— Directions for this task —
Would you please transcribe, exactly as written, the lines of the entries below starting at the one that holds "AUDIO3 pin RX: D18 -> D26" and ending at the one that holds "BARO pin VCC: 5V -> 3V3", both included?

(Content revision data)
+ + +

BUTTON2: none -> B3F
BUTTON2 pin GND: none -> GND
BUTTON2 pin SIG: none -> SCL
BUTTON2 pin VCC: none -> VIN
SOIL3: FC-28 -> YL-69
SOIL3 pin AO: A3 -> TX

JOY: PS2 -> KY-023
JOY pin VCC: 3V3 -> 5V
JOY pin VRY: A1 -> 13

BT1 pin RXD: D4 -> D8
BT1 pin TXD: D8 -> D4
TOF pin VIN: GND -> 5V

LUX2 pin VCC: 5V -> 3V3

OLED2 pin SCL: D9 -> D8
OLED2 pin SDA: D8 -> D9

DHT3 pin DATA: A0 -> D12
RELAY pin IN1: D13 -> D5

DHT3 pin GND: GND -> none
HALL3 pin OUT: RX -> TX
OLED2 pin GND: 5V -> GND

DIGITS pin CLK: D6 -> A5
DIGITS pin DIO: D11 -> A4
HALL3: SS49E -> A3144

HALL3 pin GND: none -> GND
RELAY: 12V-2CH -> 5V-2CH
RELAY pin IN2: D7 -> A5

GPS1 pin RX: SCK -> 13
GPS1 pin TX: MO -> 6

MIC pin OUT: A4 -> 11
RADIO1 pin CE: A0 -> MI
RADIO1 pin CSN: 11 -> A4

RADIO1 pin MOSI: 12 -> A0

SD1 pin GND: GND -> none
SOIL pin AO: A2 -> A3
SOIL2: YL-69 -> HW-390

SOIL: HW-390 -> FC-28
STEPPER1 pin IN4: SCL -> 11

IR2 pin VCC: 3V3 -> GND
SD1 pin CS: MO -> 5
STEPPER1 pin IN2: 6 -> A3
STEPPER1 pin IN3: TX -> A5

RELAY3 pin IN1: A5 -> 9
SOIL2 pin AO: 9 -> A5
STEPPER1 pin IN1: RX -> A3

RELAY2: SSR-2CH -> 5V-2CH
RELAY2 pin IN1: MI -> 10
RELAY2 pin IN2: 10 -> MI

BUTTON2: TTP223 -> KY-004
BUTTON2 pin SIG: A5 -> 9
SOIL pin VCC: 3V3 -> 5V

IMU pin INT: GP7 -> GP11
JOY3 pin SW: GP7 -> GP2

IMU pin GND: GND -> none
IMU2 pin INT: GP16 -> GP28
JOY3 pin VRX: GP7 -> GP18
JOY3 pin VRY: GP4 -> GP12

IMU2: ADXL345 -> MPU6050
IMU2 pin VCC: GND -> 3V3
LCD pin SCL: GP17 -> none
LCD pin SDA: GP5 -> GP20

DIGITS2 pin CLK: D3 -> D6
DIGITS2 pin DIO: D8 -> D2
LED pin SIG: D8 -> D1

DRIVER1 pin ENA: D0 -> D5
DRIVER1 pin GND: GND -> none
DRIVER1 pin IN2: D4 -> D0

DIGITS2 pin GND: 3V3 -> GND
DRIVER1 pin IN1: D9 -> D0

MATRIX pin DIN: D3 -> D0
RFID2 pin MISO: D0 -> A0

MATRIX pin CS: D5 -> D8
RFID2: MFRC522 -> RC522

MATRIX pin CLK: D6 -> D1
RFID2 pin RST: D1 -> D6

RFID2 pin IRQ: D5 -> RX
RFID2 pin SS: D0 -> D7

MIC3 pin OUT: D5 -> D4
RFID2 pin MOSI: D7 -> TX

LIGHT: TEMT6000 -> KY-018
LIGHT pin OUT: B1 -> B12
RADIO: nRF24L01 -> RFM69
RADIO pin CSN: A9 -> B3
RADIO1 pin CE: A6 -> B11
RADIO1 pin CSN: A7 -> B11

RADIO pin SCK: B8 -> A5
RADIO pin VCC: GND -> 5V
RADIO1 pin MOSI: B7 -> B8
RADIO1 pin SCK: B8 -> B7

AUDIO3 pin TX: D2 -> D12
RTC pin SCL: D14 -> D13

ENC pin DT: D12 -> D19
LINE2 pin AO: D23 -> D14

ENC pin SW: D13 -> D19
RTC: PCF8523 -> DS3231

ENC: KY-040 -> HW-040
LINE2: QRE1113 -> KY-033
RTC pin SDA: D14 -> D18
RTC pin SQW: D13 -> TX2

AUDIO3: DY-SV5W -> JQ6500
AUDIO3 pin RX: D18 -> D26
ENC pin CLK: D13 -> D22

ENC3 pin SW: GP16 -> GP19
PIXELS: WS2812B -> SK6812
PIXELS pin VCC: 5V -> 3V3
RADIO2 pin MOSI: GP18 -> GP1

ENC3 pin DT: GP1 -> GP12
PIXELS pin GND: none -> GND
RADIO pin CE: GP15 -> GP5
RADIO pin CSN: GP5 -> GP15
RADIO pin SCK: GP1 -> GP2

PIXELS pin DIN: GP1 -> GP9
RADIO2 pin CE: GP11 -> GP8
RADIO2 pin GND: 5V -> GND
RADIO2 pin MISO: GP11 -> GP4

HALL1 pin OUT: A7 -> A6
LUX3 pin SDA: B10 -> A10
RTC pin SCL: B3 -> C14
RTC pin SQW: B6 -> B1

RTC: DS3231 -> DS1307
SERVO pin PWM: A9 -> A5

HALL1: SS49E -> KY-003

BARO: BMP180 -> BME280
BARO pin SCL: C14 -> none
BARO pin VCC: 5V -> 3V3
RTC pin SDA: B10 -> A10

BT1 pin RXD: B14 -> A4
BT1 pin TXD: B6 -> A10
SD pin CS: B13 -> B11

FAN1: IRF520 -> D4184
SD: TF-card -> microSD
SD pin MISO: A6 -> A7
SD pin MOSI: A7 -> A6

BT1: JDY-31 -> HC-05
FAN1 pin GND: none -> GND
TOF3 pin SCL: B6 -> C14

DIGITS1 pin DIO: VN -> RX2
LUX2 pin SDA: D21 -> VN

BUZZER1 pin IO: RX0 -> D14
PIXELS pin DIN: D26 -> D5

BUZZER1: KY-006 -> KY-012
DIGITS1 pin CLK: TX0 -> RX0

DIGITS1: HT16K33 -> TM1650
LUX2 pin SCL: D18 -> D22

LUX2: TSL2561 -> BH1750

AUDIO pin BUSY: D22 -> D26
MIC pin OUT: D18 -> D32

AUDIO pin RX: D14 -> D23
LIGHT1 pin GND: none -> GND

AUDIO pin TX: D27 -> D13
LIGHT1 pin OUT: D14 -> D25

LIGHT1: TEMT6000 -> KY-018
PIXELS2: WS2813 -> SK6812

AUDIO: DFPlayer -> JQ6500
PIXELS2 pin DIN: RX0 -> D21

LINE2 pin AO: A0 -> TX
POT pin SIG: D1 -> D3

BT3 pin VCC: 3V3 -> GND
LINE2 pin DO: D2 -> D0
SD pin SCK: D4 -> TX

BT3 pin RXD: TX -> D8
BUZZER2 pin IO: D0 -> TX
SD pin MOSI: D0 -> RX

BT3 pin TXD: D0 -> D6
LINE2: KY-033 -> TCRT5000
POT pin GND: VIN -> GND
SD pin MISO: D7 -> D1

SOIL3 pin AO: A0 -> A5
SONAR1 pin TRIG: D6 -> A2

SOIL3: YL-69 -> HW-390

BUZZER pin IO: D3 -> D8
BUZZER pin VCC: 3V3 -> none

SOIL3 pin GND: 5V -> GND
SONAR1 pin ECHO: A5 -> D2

+ + +

— Task response —
AUDIO3 pin RX: D18 -> D26
ENC pin CLK: D13 -> D22

ENC3 pin SW: GP16 -> GP19
PIXELS: WS2812B -> SK6812
PIXELS pin VCC: 5V -> 3V3
RADIO2 pin MOSI: GP18 -> GP1

ENC3 pin DT: GP1 -> GP12
PIXELS pin GND: none -> GND
RADIO pin CE: GP15 -> GP5
RADIO pin CSN: GP5 -> GP15
RADIO pin SCK: GP1 -> GP2

PIXELS pin DIN: GP1 -> GP9
RADIO2 pin CE: GP11 -> GP8
RADIO2 pin GND: 5V -> GND
RADIO2 pin MISO: GP11 -> GP4

HALL1 pin OUT: A7 -> A6
LUX3 pin SDA: B10 -> A10
RTC pin SCL: B3 -> C14
RTC pin SQW: B6 -> B1

RTC: DS3231 -> DS1307
SERVO pin PWM: A9 -> A5

HALL1: SS49E -> KY-003

BARO: BMP180 -> BME280
BARO pin SCL: C14 -> none
BARO pin VCC: 5V -> 3V3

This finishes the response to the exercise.